__Work instructions__
The data that follows must be transcribed in full and exactly, minus the pictures.

===== Provided information

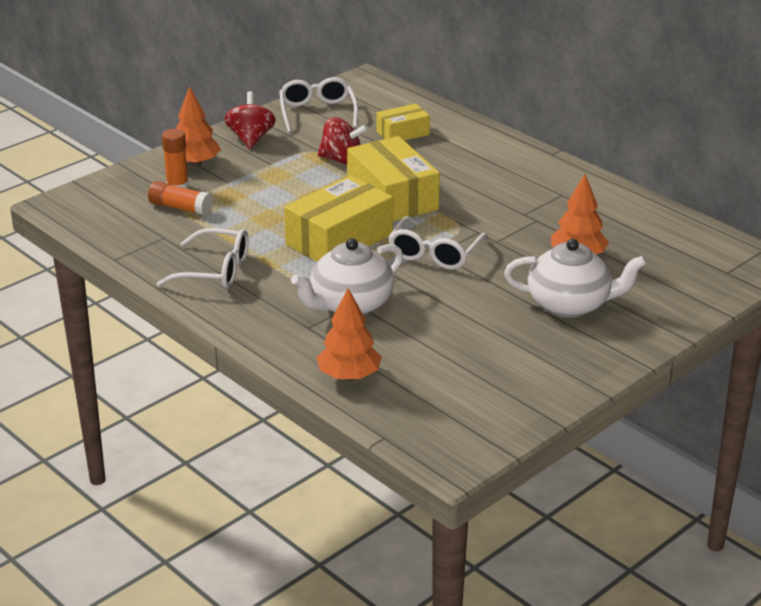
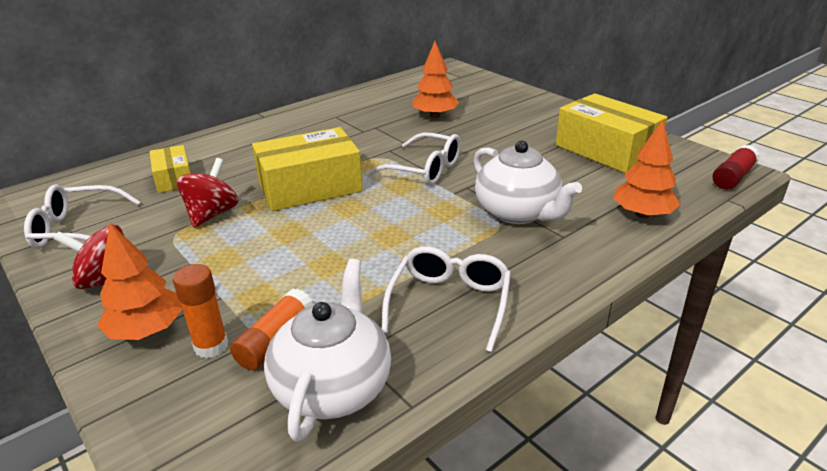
camera: 85 degrees left, 0 degrees up
(339, 239) = (389, 217): yellow box -> yellow box (606, 150)
(438, 452) = (733, 177): none -> red glue stick
(570, 304) = (506, 122): white teapot -> white teapot (333, 386)

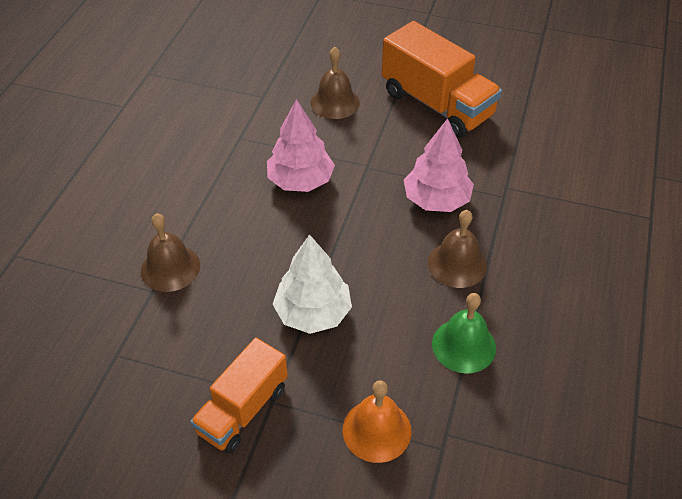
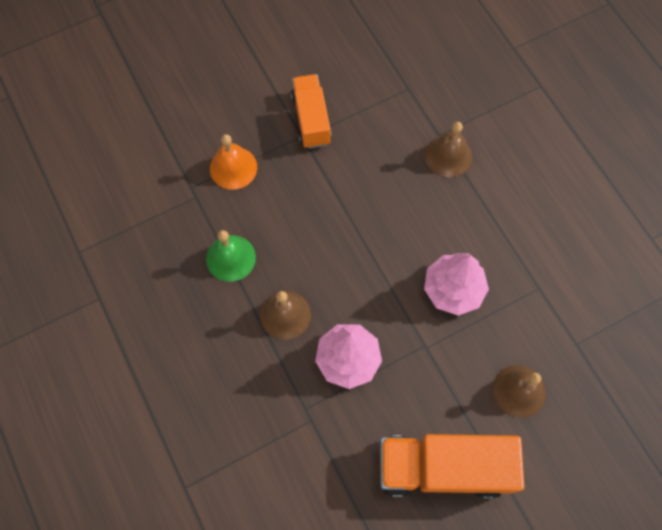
camera: 135 degrees right, 20 degrees up
(313, 313) = (336, 202): white tree -> none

==========

__Problem solution__
camera: 85 degrees left, 0 degrees up
(339, 239) = (389, 217): yellow box -> yellow box (606, 150)
(438, 452) = (733, 177): none -> red glue stick
(570, 304) = (506, 122): white teapot -> white teapot (333, 386)

camera: 135 degrees right, 20 degrees up
(313, 313) = (336, 202): white tree -> none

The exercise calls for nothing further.